**Your objective**: The data below holds the lines to copy: everything from the line containing "The emerald_smartphone at" to the line containing "The crimson_toy_pear moved", both ends included, set down exactly.

**Dataset**:
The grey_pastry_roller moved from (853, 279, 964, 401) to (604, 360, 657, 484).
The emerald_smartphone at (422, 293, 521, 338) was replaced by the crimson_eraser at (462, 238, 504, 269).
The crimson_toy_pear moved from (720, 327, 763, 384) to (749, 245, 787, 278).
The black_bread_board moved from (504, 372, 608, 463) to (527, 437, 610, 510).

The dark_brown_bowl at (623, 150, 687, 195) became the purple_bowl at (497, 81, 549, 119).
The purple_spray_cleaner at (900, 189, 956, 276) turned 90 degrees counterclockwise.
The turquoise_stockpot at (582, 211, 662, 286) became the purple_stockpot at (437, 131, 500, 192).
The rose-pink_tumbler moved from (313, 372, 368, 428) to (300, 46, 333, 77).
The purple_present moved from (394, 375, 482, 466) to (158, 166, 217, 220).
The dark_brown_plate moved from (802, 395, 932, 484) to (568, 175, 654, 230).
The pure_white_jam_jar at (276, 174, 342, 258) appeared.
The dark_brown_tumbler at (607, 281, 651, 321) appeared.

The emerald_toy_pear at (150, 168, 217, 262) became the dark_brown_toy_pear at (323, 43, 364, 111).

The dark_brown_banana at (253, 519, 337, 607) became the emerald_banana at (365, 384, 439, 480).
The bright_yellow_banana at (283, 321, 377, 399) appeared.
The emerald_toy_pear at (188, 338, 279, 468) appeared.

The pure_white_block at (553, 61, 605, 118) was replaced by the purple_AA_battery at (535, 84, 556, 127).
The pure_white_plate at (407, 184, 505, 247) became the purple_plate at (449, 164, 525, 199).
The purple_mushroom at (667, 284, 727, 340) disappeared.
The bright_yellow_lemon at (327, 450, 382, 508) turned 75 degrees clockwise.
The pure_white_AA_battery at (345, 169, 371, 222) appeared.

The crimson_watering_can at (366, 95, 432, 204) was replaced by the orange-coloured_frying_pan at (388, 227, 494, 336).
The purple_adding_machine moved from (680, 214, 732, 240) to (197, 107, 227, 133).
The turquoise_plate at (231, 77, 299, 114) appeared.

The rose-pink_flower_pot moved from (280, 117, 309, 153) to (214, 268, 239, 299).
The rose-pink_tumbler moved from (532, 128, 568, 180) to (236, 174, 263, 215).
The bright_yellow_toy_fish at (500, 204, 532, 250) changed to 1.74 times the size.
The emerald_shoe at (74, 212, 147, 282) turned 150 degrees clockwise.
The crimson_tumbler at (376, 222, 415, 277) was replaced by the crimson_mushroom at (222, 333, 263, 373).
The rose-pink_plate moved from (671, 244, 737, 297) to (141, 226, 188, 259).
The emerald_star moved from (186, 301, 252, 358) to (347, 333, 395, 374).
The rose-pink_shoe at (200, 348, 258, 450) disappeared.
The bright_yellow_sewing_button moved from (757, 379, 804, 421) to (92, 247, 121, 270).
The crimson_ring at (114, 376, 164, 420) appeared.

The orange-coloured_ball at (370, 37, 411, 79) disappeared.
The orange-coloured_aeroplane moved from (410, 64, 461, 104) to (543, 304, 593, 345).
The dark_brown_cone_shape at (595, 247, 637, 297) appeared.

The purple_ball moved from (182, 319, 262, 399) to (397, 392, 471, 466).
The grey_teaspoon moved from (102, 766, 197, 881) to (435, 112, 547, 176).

**Answer to the problem**:
The emerald_smartphone at (422, 293, 521, 338) was replaced by the crimson_eraser at (462, 238, 504, 269).
The crimson_toy_pear moved from (720, 327, 763, 384) to (749, 245, 787, 278).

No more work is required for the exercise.